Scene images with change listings
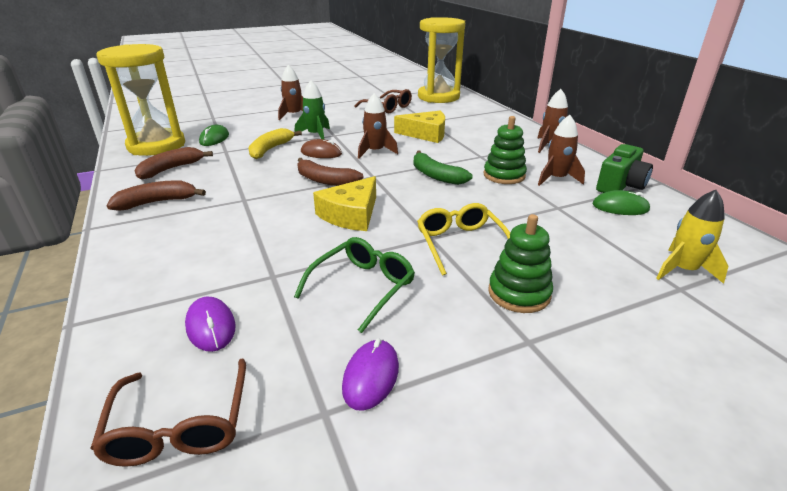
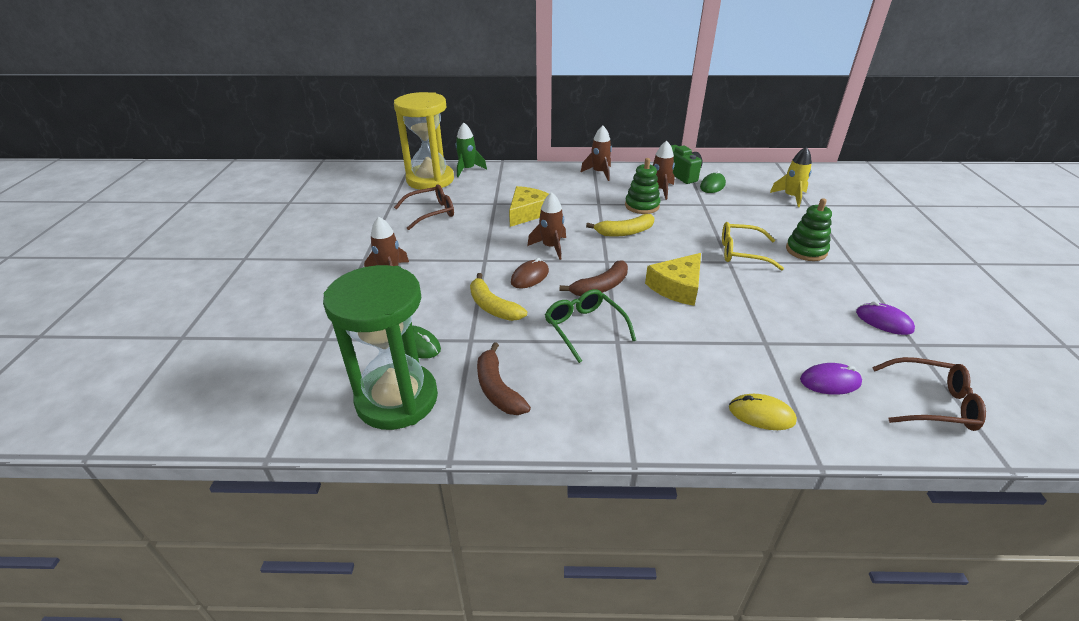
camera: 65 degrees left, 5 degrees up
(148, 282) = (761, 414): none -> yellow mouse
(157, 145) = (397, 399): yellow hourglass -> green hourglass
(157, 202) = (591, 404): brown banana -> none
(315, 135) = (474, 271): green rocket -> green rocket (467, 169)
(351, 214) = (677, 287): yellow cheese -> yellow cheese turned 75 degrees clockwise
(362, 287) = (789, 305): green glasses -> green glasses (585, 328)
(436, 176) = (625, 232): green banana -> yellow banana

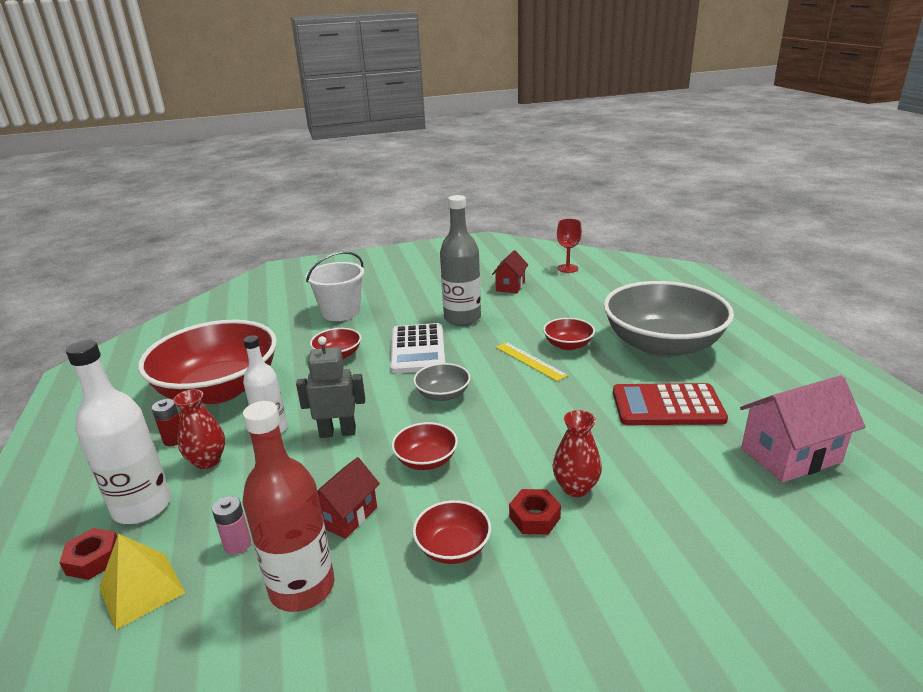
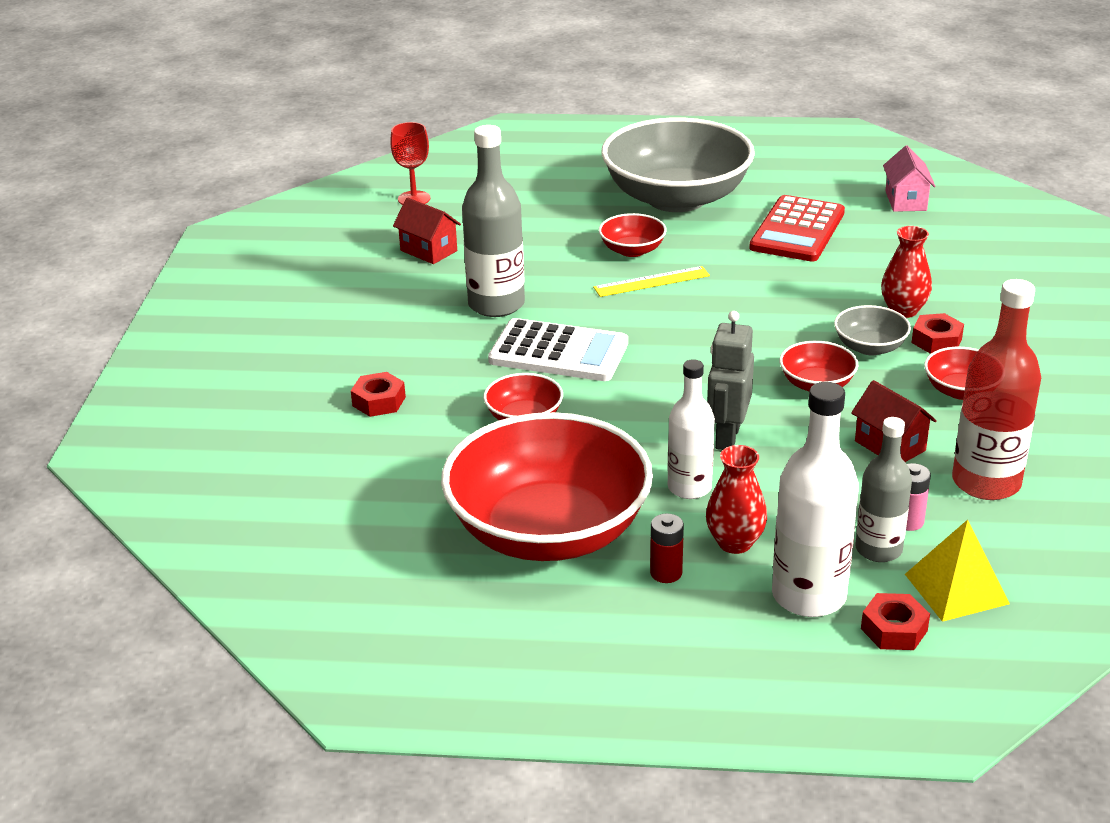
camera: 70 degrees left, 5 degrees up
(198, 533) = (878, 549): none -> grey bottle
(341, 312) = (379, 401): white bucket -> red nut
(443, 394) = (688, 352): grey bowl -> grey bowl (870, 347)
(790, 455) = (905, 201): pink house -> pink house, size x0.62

--

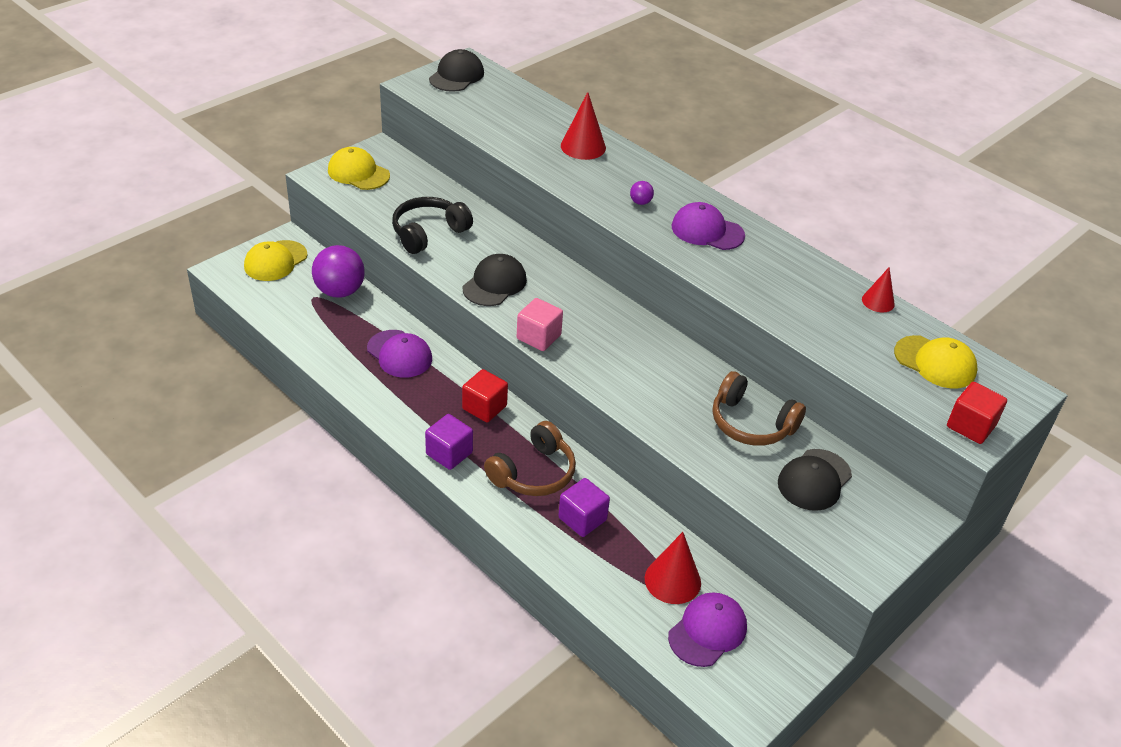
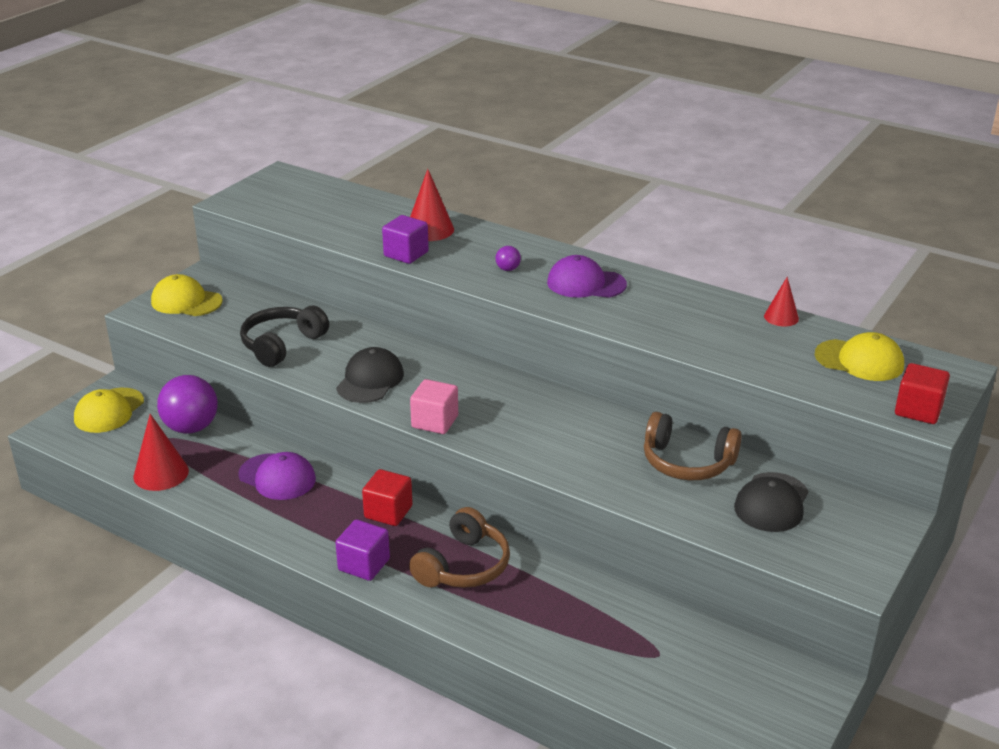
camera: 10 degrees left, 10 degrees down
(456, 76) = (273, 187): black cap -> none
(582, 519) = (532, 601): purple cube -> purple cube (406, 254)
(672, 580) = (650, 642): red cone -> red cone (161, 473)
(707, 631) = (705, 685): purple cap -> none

• _Problem to work on_: The answer must be all the lines above that hold the word "yellow".

• _Result of the exercise_:
(148, 282) = (761, 414): none -> yellow mouse
(157, 145) = (397, 399): yellow hourglass -> green hourglass
(351, 214) = (677, 287): yellow cheese -> yellow cheese turned 75 degrees clockwise
(436, 176) = (625, 232): green banana -> yellow banana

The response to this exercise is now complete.